Dataset excerpt START
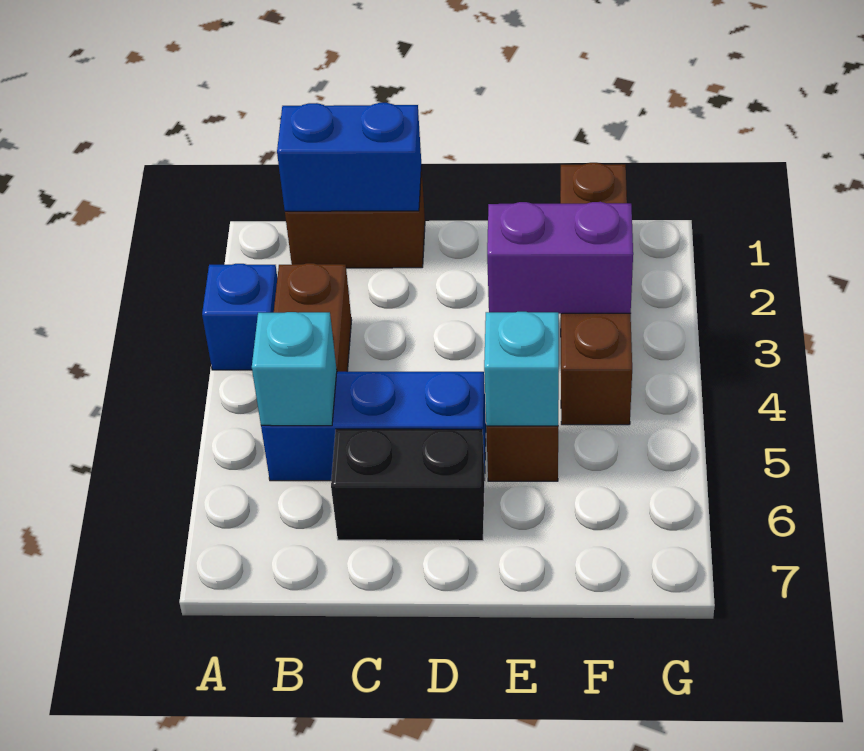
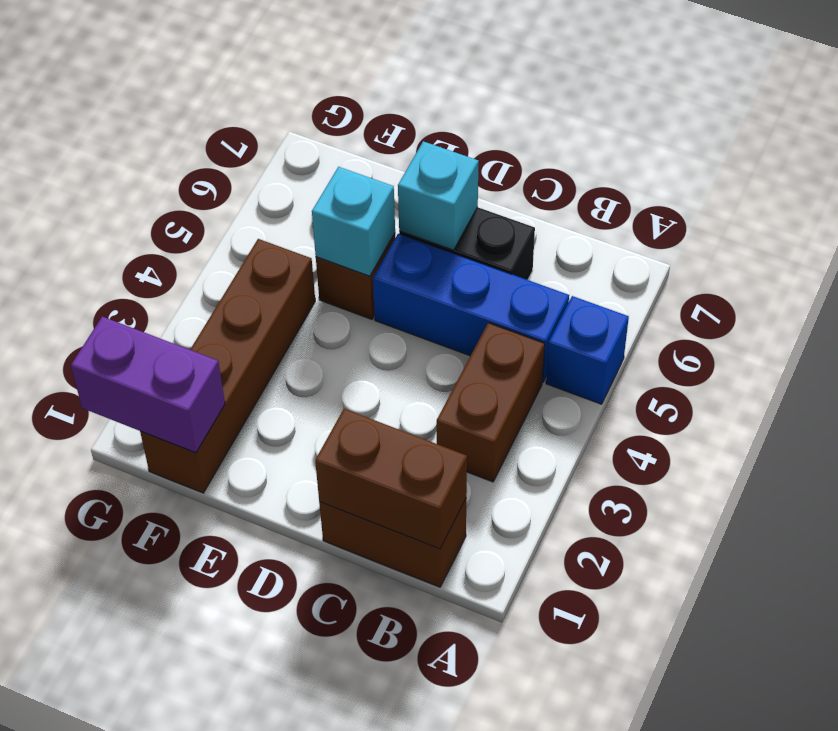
blue brick A3 level 1 -> blue brick A5 level 1
blue brick B1:C1 level 2 -> brown brick B1:C1 level 2
cyan brick B5 level 2 -> cyan brick D6 level 2
purple brick E3:F3 level 2 -> purple brick F1:G1 level 2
Dataset excerpt END
#### What is needed
Give the listing again in full, exactly as it is, but without its images.

#### Answer space
blue brick A3 level 1 -> blue brick A5 level 1
blue brick B1:C1 level 2 -> brown brick B1:C1 level 2
cyan brick B5 level 2 -> cyan brick D6 level 2
purple brick E3:F3 level 2 -> purple brick F1:G1 level 2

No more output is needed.